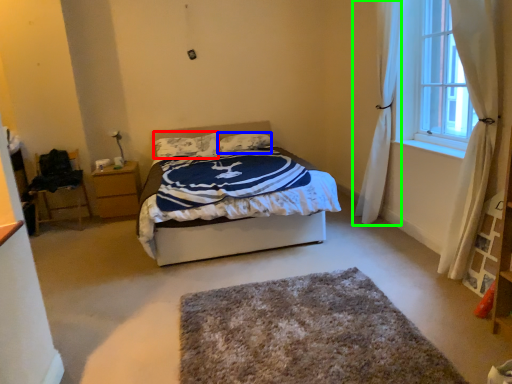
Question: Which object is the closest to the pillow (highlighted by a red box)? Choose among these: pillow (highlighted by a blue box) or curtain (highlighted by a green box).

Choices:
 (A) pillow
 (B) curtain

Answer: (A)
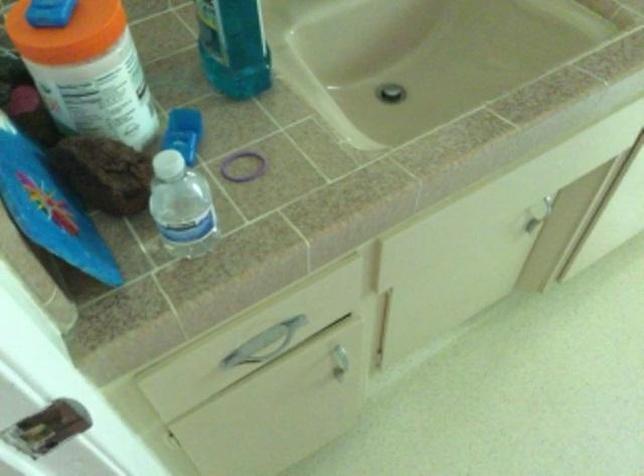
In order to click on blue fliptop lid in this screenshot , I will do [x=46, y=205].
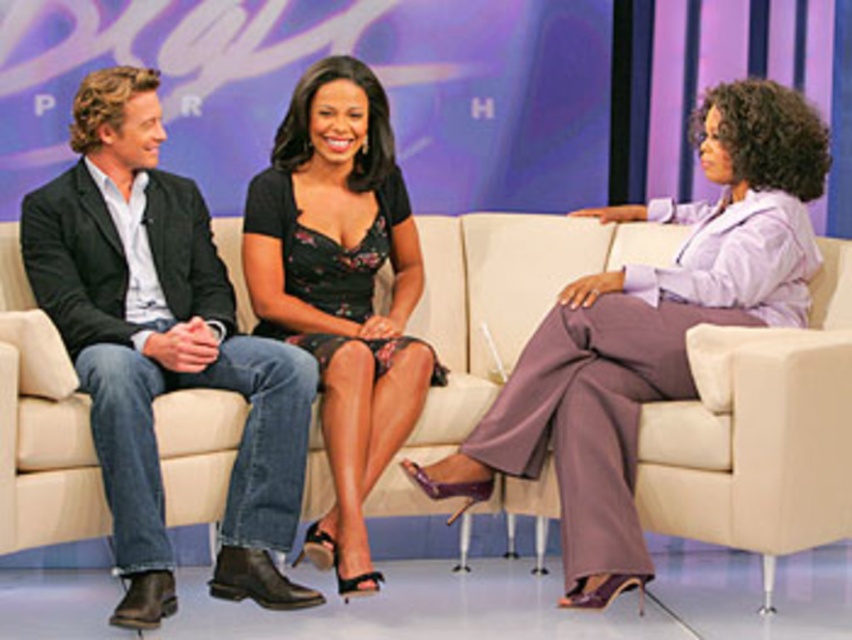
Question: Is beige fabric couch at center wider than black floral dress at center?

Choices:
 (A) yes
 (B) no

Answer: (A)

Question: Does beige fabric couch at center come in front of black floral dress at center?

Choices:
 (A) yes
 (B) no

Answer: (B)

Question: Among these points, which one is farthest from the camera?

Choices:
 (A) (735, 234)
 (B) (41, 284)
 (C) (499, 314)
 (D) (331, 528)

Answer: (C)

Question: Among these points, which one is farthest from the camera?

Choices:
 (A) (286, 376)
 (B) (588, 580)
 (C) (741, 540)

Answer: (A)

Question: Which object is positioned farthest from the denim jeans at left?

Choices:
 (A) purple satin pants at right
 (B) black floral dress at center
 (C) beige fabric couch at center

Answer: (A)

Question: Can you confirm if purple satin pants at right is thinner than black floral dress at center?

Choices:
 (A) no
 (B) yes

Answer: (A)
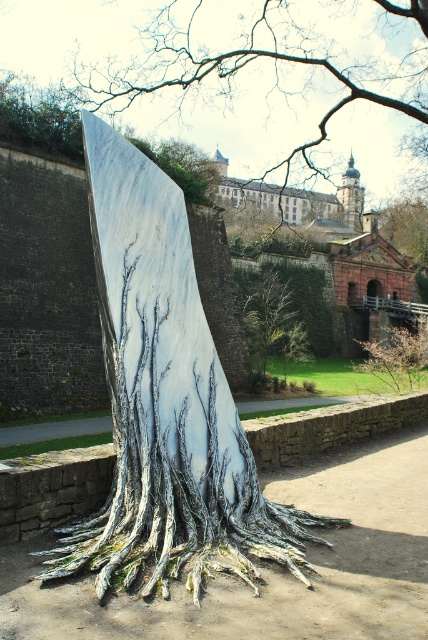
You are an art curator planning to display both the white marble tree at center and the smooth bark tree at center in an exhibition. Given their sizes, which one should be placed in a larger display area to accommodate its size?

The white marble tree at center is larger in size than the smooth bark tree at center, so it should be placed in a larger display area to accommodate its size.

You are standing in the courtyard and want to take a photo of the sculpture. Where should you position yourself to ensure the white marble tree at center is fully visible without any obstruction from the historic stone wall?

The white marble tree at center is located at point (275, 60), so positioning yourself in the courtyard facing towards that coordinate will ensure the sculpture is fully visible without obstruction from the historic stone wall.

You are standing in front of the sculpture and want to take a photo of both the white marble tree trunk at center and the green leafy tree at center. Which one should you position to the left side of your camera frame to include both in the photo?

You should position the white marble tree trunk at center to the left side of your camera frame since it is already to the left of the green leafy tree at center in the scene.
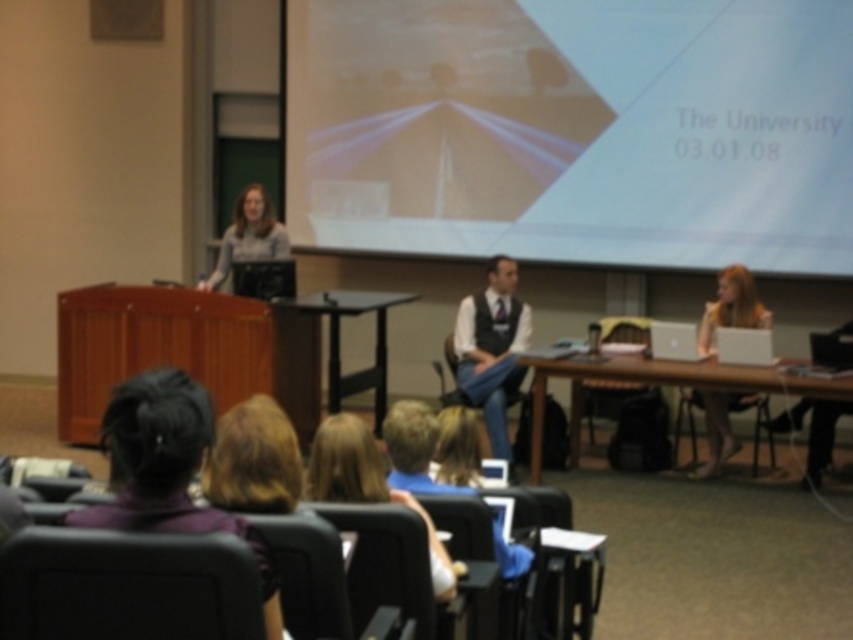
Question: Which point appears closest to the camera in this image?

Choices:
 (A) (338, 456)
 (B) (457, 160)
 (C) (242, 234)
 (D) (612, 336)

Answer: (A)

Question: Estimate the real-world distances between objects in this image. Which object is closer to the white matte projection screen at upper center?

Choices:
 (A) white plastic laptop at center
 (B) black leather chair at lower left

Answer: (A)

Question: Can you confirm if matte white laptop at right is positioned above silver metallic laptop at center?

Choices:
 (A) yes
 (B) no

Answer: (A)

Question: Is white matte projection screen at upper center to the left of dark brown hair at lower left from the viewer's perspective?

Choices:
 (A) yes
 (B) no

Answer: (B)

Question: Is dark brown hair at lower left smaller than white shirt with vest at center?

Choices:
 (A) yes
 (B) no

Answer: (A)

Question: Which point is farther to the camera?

■ Task goal ■
Print all of the material above verbatim, omitting the pictures.

■ Result of the exercise ■
Question: Which object is the closest to the pillow (highlighted by a red box)? Choose among these: pillow (highlighted by a blue box) or curtain (highlighted by a green box).

Choices:
 (A) pillow
 (B) curtain

Answer: (A)
In order to click on blue fliptop lid in this screenshot , I will do [x=46, y=205].
Question: Is beige fabric couch at center wider than black floral dress at center?

Choices:
 (A) yes
 (B) no

Answer: (A)

Question: Does beige fabric couch at center come in front of black floral dress at center?

Choices:
 (A) yes
 (B) no

Answer: (B)

Question: Among these points, which one is farthest from the camera?

Choices:
 (A) (735, 234)
 (B) (41, 284)
 (C) (499, 314)
 (D) (331, 528)

Answer: (C)

Question: Among these points, which one is farthest from the camera?

Choices:
 (A) (286, 376)
 (B) (588, 580)
 (C) (741, 540)

Answer: (A)

Question: Which object is positioned farthest from the denim jeans at left?

Choices:
 (A) purple satin pants at right
 (B) black floral dress at center
 (C) beige fabric couch at center

Answer: (A)

Question: Can you confirm if purple satin pants at right is thinner than black floral dress at center?

Choices:
 (A) no
 (B) yes

Answer: (A)
You are an art curator planning to display both the white marble tree at center and the smooth bark tree at center in an exhibition. Given their sizes, which one should be placed in a larger display area to accommodate its size?

The white marble tree at center is larger in size than the smooth bark tree at center, so it should be placed in a larger display area to accommodate its size.

You are standing in the courtyard and want to take a photo of the sculpture. Where should you position yourself to ensure the white marble tree at center is fully visible without any obstruction from the historic stone wall?

The white marble tree at center is located at point (275, 60), so positioning yourself in the courtyard facing towards that coordinate will ensure the sculpture is fully visible without obstruction from the historic stone wall.

You are standing in front of the sculpture and want to take a photo of both the white marble tree trunk at center and the green leafy tree at center. Which one should you position to the left side of your camera frame to include both in the photo?

You should position the white marble tree trunk at center to the left side of your camera frame since it is already to the left of the green leafy tree at center in the scene.
Question: Which point appears closest to the camera in this image?

Choices:
 (A) (338, 456)
 (B) (457, 160)
 (C) (242, 234)
 (D) (612, 336)

Answer: (A)

Question: Estimate the real-world distances between objects in this image. Which object is closer to the white matte projection screen at upper center?

Choices:
 (A) white plastic laptop at center
 (B) black leather chair at lower left

Answer: (A)

Question: Can you confirm if matte white laptop at right is positioned above silver metallic laptop at center?

Choices:
 (A) yes
 (B) no

Answer: (A)

Question: Is white matte projection screen at upper center to the left of dark brown hair at lower left from the viewer's perspective?

Choices:
 (A) yes
 (B) no

Answer: (B)

Question: Is dark brown hair at lower left smaller than white shirt with vest at center?

Choices:
 (A) yes
 (B) no

Answer: (A)

Question: Which point is farther to the camera?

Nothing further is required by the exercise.